■ **GOAL OF THE EXERCISE**
Lines in the data below that contain the word "dumbbell" are to be copied.

--- START ---

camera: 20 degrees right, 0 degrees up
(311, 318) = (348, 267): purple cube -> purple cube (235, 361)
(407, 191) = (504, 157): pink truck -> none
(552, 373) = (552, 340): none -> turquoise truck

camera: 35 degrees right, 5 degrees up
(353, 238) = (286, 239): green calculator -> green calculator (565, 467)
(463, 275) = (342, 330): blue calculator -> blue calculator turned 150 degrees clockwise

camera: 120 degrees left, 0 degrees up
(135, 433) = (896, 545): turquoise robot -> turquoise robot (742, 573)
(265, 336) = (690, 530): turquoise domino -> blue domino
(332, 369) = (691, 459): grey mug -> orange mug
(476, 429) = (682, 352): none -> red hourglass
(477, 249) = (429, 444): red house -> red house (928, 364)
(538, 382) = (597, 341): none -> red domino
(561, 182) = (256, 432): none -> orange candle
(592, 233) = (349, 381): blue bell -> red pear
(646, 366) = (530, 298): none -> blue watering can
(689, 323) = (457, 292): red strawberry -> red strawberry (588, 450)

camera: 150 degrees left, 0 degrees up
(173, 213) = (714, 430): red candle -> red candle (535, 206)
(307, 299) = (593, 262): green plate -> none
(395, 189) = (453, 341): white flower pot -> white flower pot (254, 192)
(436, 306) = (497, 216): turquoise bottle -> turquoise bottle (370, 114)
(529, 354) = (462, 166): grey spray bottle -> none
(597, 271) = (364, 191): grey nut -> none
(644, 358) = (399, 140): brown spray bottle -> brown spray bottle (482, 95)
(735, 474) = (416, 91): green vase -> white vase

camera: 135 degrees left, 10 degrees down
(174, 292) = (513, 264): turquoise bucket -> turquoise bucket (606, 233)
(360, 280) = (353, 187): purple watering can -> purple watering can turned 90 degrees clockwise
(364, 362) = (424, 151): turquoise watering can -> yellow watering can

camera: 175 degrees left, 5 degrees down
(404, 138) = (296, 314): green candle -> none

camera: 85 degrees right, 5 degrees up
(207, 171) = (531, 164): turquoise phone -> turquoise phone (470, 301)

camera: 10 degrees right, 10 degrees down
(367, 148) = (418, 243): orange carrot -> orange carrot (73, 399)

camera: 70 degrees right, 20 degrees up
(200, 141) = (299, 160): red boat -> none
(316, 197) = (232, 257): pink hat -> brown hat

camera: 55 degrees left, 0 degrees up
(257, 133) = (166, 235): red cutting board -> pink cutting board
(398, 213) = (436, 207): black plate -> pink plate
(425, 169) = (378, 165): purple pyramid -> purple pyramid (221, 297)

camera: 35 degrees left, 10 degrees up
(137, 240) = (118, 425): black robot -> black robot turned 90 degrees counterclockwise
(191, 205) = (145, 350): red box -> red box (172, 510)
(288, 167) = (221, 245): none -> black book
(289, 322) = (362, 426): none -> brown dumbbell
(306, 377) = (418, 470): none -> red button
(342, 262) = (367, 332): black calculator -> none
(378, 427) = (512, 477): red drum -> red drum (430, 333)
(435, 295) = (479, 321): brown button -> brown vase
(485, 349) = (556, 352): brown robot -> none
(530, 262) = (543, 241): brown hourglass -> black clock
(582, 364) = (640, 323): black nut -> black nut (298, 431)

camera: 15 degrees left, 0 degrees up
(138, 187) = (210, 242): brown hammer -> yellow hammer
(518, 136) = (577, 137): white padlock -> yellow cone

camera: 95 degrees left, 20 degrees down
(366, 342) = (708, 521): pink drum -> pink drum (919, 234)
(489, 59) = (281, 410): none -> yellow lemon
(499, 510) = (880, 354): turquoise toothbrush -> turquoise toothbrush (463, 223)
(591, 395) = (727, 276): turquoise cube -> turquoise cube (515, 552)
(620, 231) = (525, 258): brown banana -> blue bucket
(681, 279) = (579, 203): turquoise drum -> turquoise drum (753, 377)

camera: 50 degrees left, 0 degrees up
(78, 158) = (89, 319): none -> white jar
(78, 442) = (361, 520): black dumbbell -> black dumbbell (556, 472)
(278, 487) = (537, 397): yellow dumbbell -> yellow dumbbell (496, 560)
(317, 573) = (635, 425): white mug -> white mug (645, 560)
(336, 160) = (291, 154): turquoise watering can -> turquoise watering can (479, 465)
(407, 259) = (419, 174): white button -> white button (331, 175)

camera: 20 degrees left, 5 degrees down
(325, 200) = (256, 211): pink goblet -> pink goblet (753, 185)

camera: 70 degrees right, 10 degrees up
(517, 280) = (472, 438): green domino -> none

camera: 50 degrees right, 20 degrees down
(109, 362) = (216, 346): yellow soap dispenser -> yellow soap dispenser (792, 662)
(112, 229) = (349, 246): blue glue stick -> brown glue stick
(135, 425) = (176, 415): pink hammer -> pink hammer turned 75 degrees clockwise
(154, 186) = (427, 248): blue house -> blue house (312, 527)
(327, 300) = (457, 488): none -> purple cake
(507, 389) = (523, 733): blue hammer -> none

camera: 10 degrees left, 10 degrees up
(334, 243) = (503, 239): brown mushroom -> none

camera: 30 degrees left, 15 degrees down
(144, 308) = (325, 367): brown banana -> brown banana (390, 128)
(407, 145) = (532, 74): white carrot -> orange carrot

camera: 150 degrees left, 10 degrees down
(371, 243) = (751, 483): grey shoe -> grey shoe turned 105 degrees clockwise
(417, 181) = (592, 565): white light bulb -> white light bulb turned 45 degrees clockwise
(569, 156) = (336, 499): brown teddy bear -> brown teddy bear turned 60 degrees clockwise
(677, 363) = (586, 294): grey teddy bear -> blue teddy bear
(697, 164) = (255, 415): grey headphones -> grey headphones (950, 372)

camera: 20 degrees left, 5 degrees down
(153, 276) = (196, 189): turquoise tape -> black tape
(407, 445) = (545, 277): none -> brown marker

--- END ---

■ **ANSWER AREA**
(289, 322) = (362, 426): none -> brown dumbbell
(78, 442) = (361, 520): black dumbbell -> black dumbbell (556, 472)
(278, 487) = (537, 397): yellow dumbbell -> yellow dumbbell (496, 560)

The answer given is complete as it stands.